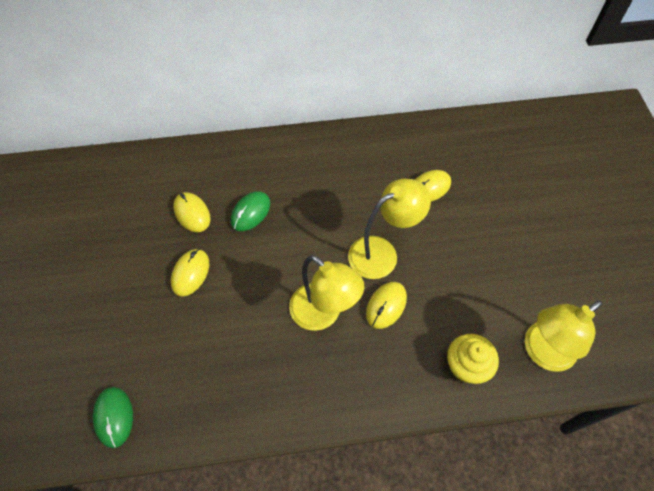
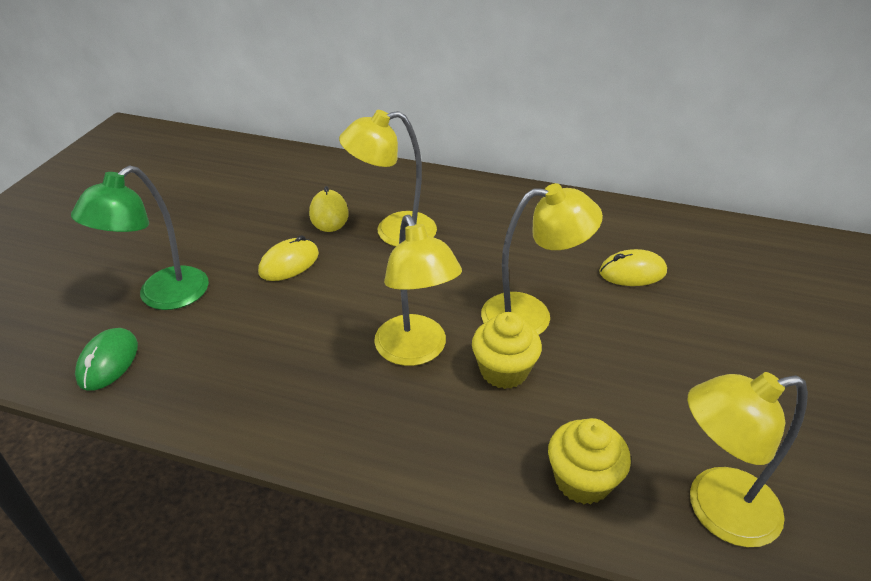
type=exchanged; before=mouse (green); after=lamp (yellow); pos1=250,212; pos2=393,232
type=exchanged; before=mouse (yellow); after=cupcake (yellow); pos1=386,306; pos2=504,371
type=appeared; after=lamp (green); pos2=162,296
————————
> [WHAT IS EXPECTED] The material should be returned verbatim, with all images omitted.

> [EXERCISE SOLUTION]
type=exchanged; before=mouse (green); after=lamp (yellow); pos1=250,212; pos2=393,232
type=exchanged; before=mouse (yellow); after=cupcake (yellow); pos1=386,306; pos2=504,371
type=appeared; after=lamp (green); pos2=162,296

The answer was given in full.